:: Short problem ::
In the material below, find the line with "Can you find"; set down that line and every line after it to the end, exactly, without pictures.

:: Records provided ::

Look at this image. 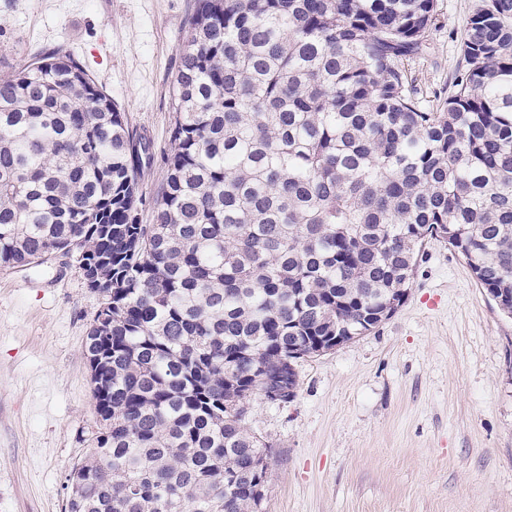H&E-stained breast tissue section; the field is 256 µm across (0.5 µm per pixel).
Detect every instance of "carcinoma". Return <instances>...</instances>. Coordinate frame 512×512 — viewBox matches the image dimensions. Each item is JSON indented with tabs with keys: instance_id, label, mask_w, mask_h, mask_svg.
Segmentation results:
<instances>
[{
	"instance_id": "carcinoma-1",
	"label": "carcinoma",
	"mask_w": 512,
	"mask_h": 512,
	"mask_svg": "<svg viewBox=\"0 0 512 512\" xmlns=\"http://www.w3.org/2000/svg\"><path fill=\"white\" fill-rule=\"evenodd\" d=\"M436 0H196L152 221L147 143L83 63L0 75V266L74 250L99 275L98 431L65 512H262L265 381L389 320L441 240L512 317V0H481L454 91L403 61Z\"/></svg>"
}]
</instances>
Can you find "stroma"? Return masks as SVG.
<instances>
[{"instance_id":"35a3bbf8","label":"stroma","mask_w":512,"mask_h":512,"mask_svg":"<svg viewBox=\"0 0 512 512\" xmlns=\"http://www.w3.org/2000/svg\"><path fill=\"white\" fill-rule=\"evenodd\" d=\"M480 0H437L409 60L446 99ZM195 0H0V74L78 57L149 145L143 223L166 175L172 95ZM101 298L76 259L0 267V512H64L97 428L84 343ZM267 446L263 512H512V319L448 244L427 242L409 295L368 335L298 366L294 398L253 396Z\"/></svg>"}]
</instances>
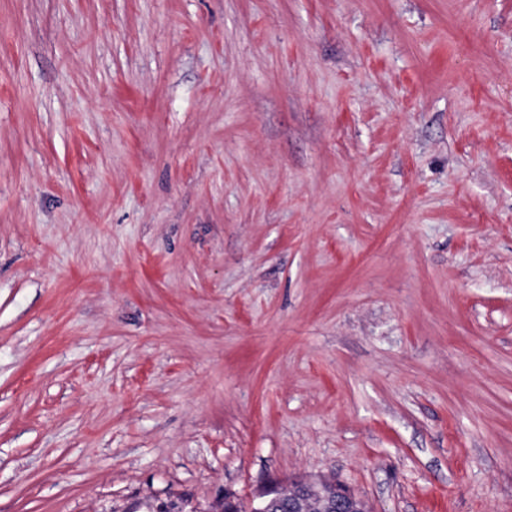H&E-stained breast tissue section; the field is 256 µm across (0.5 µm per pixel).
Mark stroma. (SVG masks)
Instances as JSON below:
<instances>
[{"instance_id":"1","label":"stroma","mask_w":512,"mask_h":512,"mask_svg":"<svg viewBox=\"0 0 512 512\" xmlns=\"http://www.w3.org/2000/svg\"><path fill=\"white\" fill-rule=\"evenodd\" d=\"M512 512V0H0V512ZM315 490L329 492L336 487V494L326 495L321 499V512H357V498L349 490L335 484H322L320 487L310 485Z\"/></svg>"}]
</instances>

:: Response below ::
Can you find "stroma"? Return masks as SVG.
<instances>
[{"instance_id":"35a3bbf8","label":"stroma","mask_w":512,"mask_h":512,"mask_svg":"<svg viewBox=\"0 0 512 512\" xmlns=\"http://www.w3.org/2000/svg\"><path fill=\"white\" fill-rule=\"evenodd\" d=\"M480 0H437L409 60L446 99ZM195 0H0V74L78 57L149 145L143 223L166 175L172 95ZM101 298L76 259L0 267V512H64L97 428L84 343ZM267 446L263 512H512V319L448 244L427 242L409 295L368 335L298 366L294 398L253 396Z\"/></svg>"}]
</instances>
H&E-stained breast tissue section; the field is 256 µm across (0.5 µm per pixel).
Mark stroma. (SVG masks)
Instances as JSON below:
<instances>
[{"instance_id":"1","label":"stroma","mask_w":512,"mask_h":512,"mask_svg":"<svg viewBox=\"0 0 512 512\" xmlns=\"http://www.w3.org/2000/svg\"><path fill=\"white\" fill-rule=\"evenodd\" d=\"M512 512V0H0V512ZM315 490L329 492L336 487V494L326 495L321 499V512H357V498L349 490L335 484H322L320 487L310 485Z\"/></svg>"}]
</instances>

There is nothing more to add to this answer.